BEGIN Data for the task

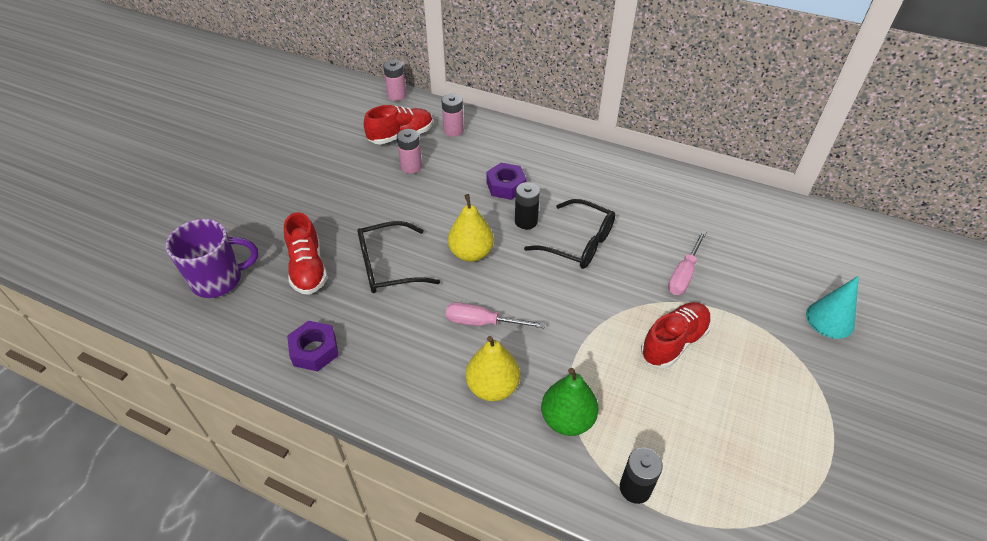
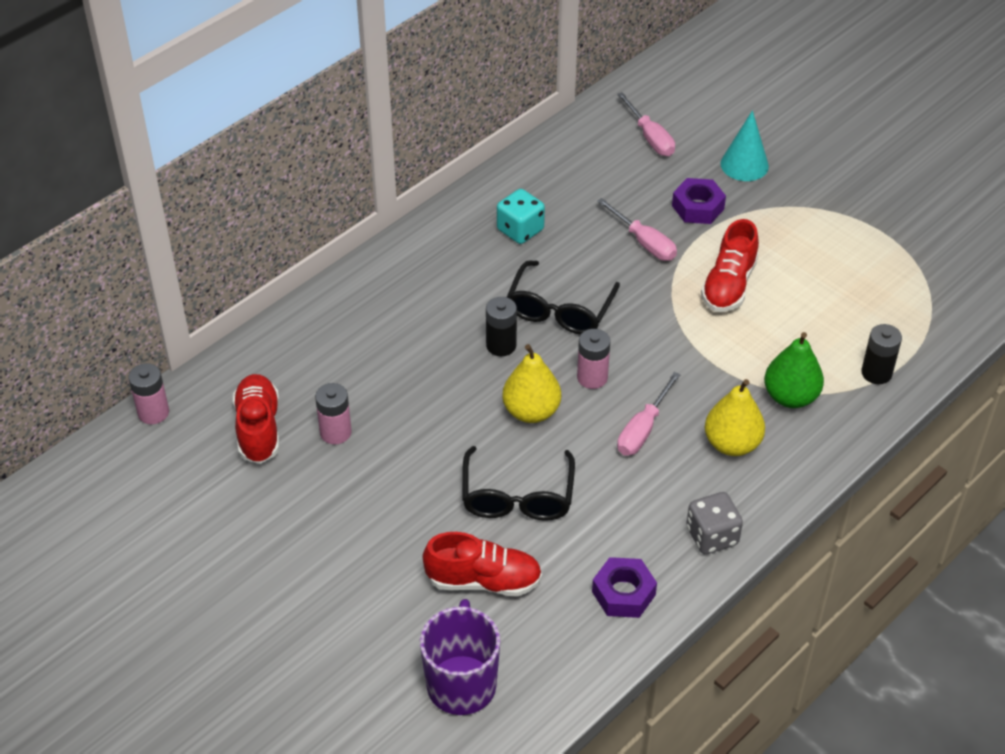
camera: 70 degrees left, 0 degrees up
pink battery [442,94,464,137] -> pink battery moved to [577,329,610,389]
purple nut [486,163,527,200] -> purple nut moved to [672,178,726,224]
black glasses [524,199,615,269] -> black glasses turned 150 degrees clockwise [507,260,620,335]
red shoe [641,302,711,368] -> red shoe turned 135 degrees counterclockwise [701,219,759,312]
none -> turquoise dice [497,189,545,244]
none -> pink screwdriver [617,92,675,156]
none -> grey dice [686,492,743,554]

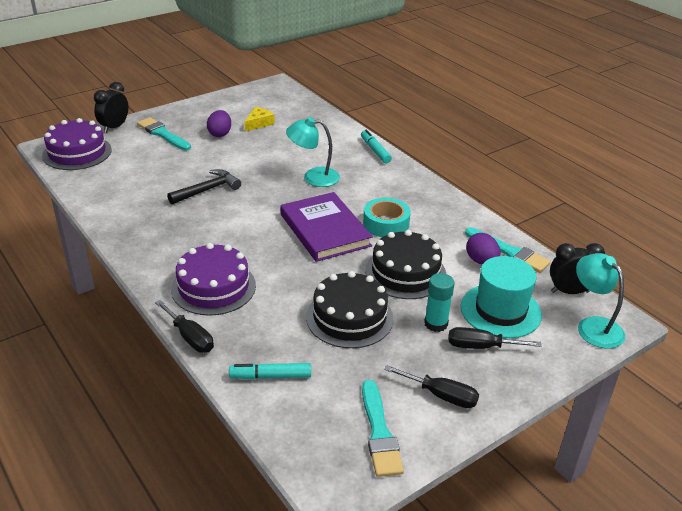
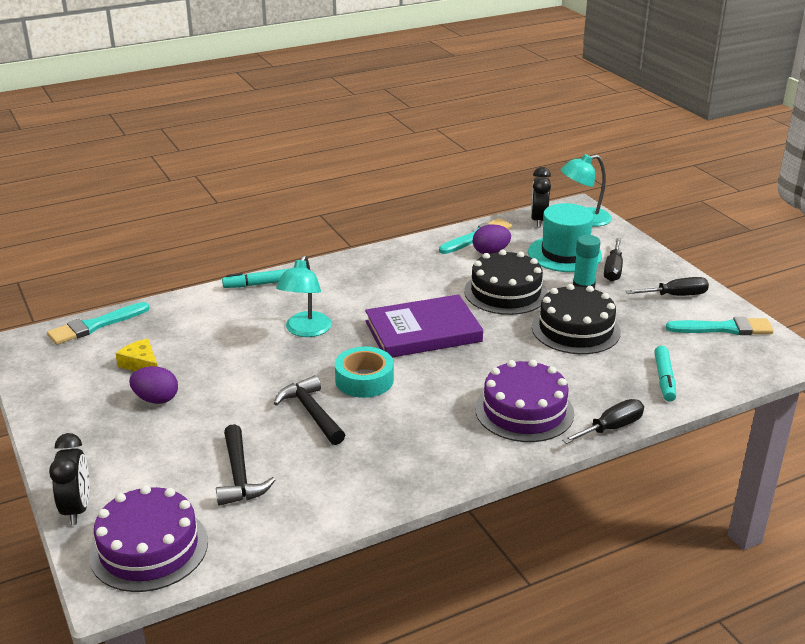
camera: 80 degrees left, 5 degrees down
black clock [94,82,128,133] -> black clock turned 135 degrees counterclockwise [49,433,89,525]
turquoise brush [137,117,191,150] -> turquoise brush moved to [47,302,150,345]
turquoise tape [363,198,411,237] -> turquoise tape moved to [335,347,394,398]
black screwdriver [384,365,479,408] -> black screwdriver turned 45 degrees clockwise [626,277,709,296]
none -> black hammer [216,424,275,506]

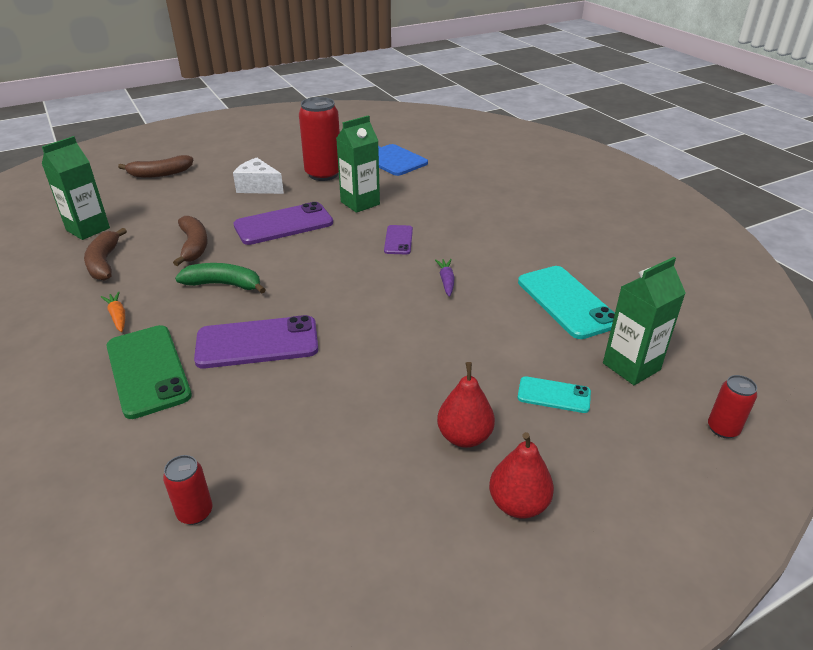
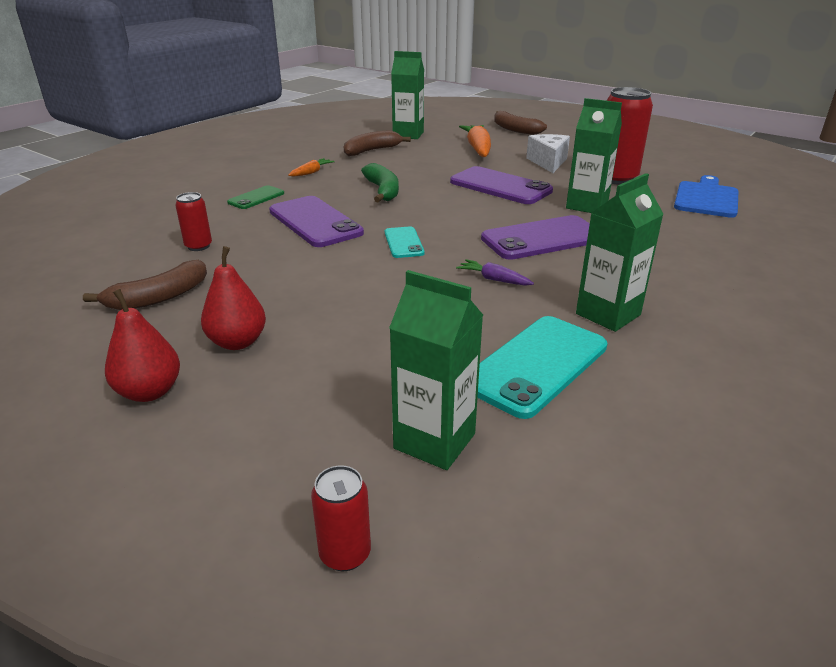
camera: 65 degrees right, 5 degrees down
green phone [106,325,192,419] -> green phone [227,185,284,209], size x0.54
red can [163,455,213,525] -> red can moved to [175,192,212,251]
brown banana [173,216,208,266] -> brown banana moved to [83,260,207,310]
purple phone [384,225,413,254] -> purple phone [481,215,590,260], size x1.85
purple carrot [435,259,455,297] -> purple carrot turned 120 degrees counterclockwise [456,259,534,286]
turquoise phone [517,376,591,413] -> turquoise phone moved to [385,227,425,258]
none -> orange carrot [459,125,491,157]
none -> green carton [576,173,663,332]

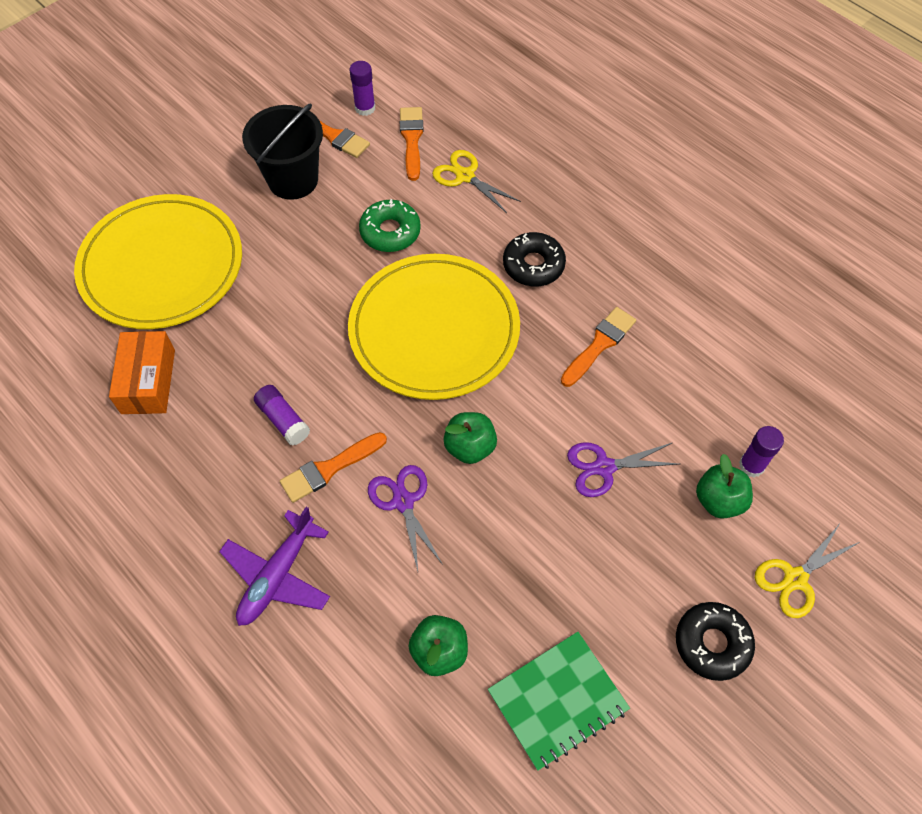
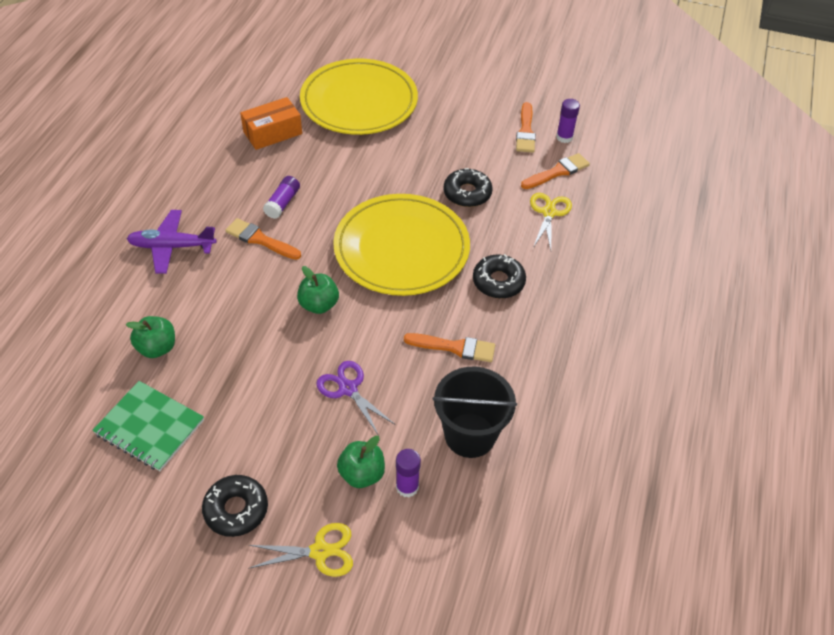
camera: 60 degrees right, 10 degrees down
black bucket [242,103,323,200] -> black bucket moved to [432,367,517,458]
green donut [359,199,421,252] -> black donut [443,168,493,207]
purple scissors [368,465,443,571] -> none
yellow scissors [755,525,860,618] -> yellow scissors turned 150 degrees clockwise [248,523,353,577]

END Data for the task

■ Your objective:
Exactly how many lines in the records above hold the string "turquoise"? Reply with that number only.

■ Output of the exercise:
4